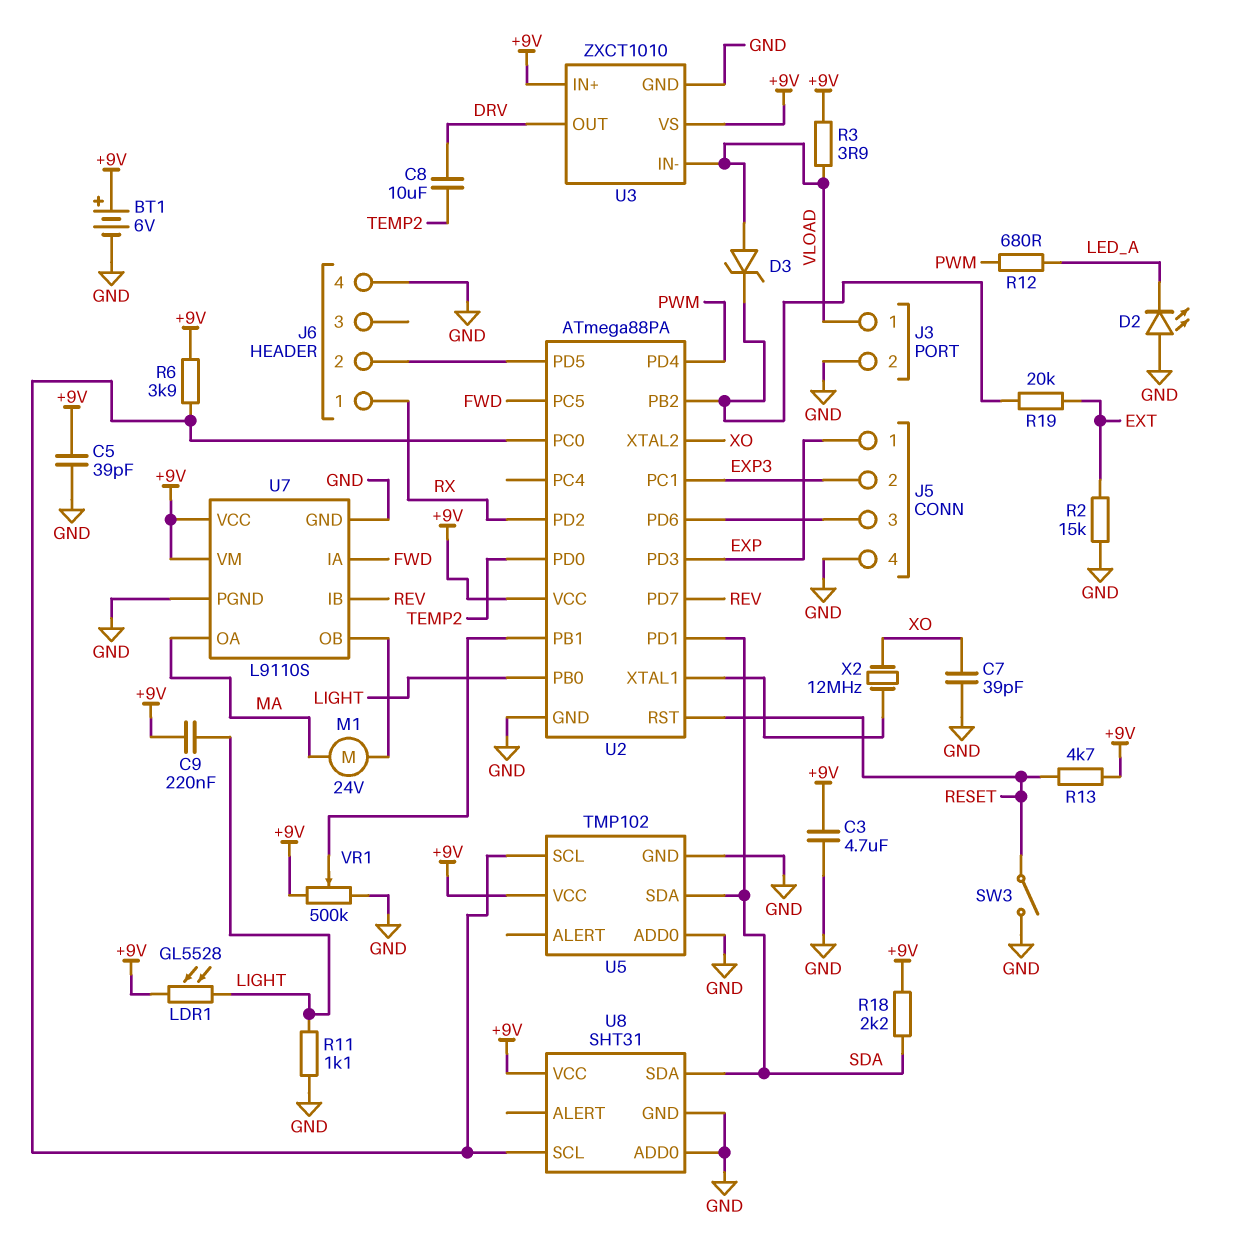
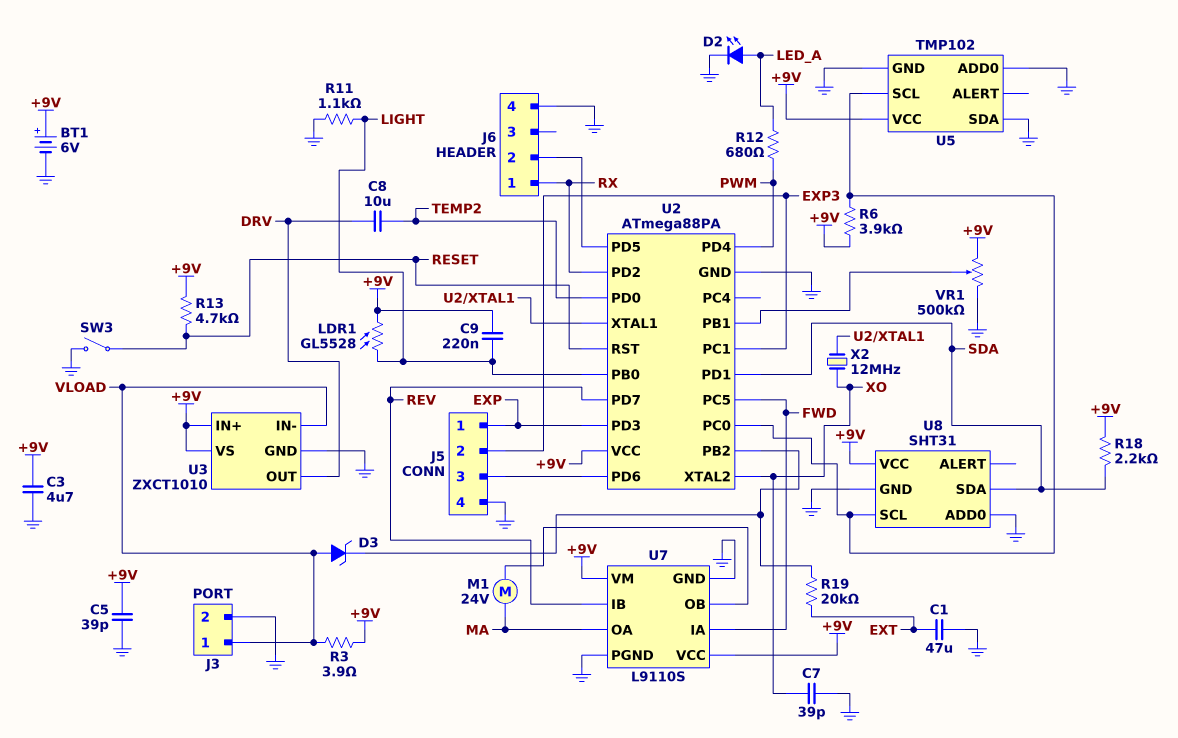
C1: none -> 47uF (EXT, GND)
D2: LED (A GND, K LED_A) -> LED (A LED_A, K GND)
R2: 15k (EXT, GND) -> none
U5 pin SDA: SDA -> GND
________________
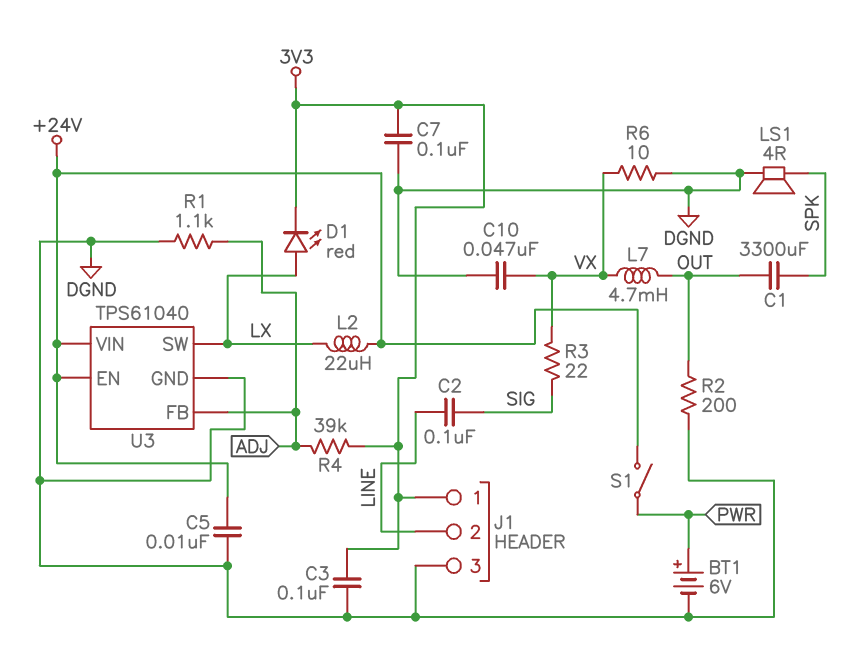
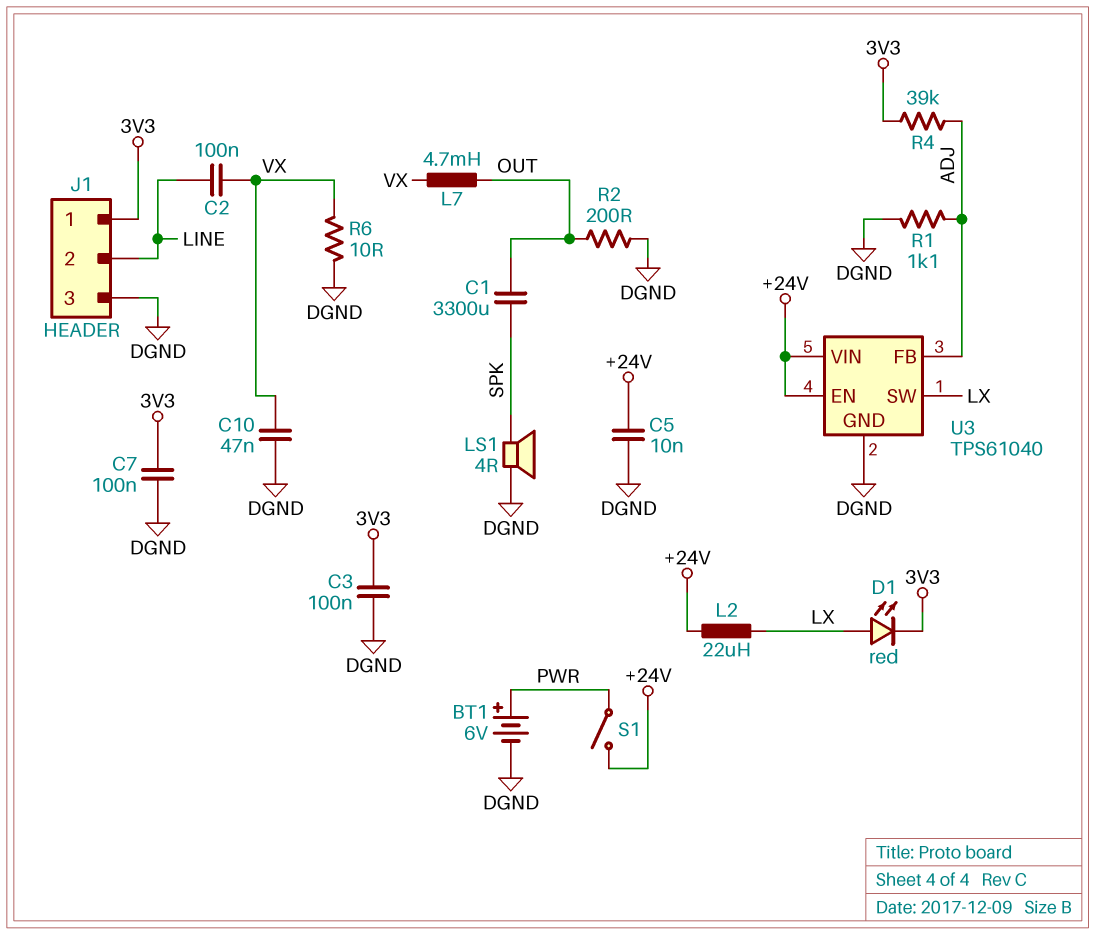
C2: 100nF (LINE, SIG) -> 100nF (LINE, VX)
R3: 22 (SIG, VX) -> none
________________
How to complete this task
Scan the records above for the word "none". Copy each line that has it.

Problem solution
C1: none -> 47uF (EXT, GND)
R2: 15k (EXT, GND) -> none
R3: 22 (SIG, VX) -> none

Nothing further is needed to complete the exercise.